# START OF Data shown
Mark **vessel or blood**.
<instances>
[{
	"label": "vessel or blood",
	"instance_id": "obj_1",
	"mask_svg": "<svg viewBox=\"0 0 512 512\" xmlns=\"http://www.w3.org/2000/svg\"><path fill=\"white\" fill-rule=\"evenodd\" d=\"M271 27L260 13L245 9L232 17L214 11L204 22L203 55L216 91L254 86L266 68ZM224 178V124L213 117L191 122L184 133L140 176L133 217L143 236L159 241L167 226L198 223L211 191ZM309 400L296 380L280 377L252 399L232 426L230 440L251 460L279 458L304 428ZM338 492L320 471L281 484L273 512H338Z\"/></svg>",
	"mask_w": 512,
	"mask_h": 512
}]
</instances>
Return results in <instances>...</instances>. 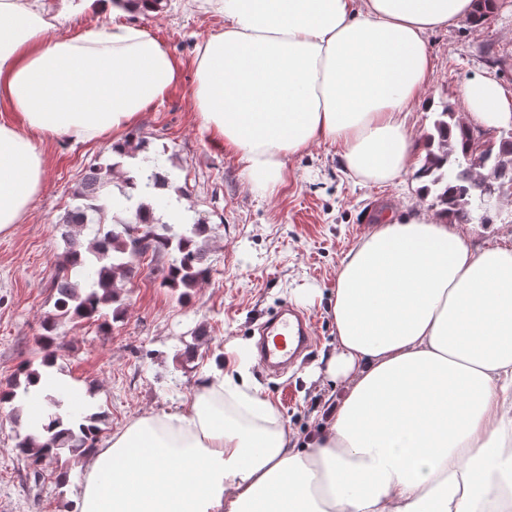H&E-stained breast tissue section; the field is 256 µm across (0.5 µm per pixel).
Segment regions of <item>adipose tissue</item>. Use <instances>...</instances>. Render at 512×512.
<instances>
[{"mask_svg":"<svg viewBox=\"0 0 512 512\" xmlns=\"http://www.w3.org/2000/svg\"><path fill=\"white\" fill-rule=\"evenodd\" d=\"M109 29L54 32L48 0H0V234L42 188L36 138L120 140L178 67L94 0ZM224 30L196 48L192 100L266 197L286 161L335 145L356 184L400 181L423 161L410 121L432 72L428 35L473 0H214ZM465 124L512 125L495 74L463 86ZM326 376L344 385L307 443L249 372L208 366L191 402L103 437L78 512H484L512 491V249L474 248L425 210L383 215L342 258Z\"/></svg>","mask_w":512,"mask_h":512,"instance_id":"ef3b65f1","label":"adipose tissue"}]
</instances>
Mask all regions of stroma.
Here are the masks:
<instances>
[{
	"label": "stroma",
	"mask_w": 512,
	"mask_h": 512,
	"mask_svg": "<svg viewBox=\"0 0 512 512\" xmlns=\"http://www.w3.org/2000/svg\"><path fill=\"white\" fill-rule=\"evenodd\" d=\"M482 26L464 20L430 34L433 71L421 104L412 114L414 129L426 134L437 112L451 106L464 112L462 87L474 73L490 70L512 91V0ZM59 35L74 37L92 27H110L87 0H52ZM179 65V79L162 102L139 114L133 125L148 142L147 157L159 158L186 186L180 211L205 220L210 278L190 300L162 287L150 258L137 262L120 285L123 314L109 334L85 323L58 328L61 349L50 372L71 386L91 391L84 413L107 412L104 432L123 428L147 413L181 410L201 380L203 369L223 356L225 372L238 363L232 347L255 346L259 319L280 306L307 311L314 328L312 352L288 371L272 375L251 363L253 380L277 405L282 420L300 440L321 423L329 396L340 386L327 381L326 362L336 341L330 300L343 252L375 222L379 212L430 207L420 183L405 175L397 185H356L346 179L327 144L311 146L286 165L283 183L265 198L254 196L236 156L212 137L192 104L196 47L224 28V16L206 0H164L161 12L137 15ZM111 135L89 142L44 137L45 173L41 192L21 224L0 236V390L8 389L24 367H39L45 317L54 311L49 288L65 244L54 229L89 166L111 155ZM470 243L512 247V197L502 199L493 224L462 227ZM205 330L206 340L193 334ZM192 359H184L189 344ZM24 421L0 407V512H75L76 456L62 453L65 483L35 479L15 452Z\"/></svg>",
	"instance_id": "obj_1"
}]
</instances>
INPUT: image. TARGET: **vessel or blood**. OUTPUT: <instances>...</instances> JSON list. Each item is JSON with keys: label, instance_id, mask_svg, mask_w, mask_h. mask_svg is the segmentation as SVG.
# END OF Data shown
Every line from the line containing "Mask all regions of stroma." to the last line of the material above must be repeated exactly, and no other line.

Mask all regions of stroma.
Here are the masks:
<instances>
[{
	"label": "stroma",
	"mask_w": 512,
	"mask_h": 512,
	"mask_svg": "<svg viewBox=\"0 0 512 512\" xmlns=\"http://www.w3.org/2000/svg\"><path fill=\"white\" fill-rule=\"evenodd\" d=\"M482 26L464 20L430 34L433 71L421 104L412 114L414 129L426 134L437 112L451 106L464 112L462 87L474 73L490 70L512 91V0ZM59 35L74 37L92 27H110L87 0H52ZM179 65V79L162 102L139 114L133 125L148 142L147 157L159 158L186 186L180 211L205 220L210 278L190 300L162 287L150 258L137 262L120 285L123 314L109 334L85 323L58 328L61 349L50 372L71 386L91 391L84 413L107 412L104 432L123 428L147 413L181 410L201 380L203 369L223 356L225 372L238 363L232 347L255 346L259 319L280 306L307 311L314 328L312 352L288 371L272 375L251 363L253 380L277 405L282 420L300 440L321 423L329 396L340 386L327 381L326 362L336 341L330 300L343 252L375 222L379 212L430 207L420 183L405 175L397 185H356L346 179L327 144L311 146L286 165L283 183L265 198L254 196L236 156L212 137L192 104L196 47L224 28V16L206 0H164L161 12L137 15ZM111 135L89 142L44 137L45 173L41 192L21 224L0 236V390L8 389L24 367H39L45 317L54 311L49 288L65 244L54 229L89 166L111 155ZM470 243L512 247V197L502 199L493 224L462 227ZM205 330L206 340L193 334ZM192 359H184L189 344ZM24 421L0 407V512H75L76 456L62 453L65 483L35 479L15 452Z\"/></svg>",
	"instance_id": "obj_1"
}]
</instances>
INPUT: image. TARGET: **vessel or blood**. OUTPUT: <instances>...</instances> JSON list. Each item is JSON with keys: label, instance_id, mask_svg, mask_w, mask_h. mask_svg is the segmentation as SVG.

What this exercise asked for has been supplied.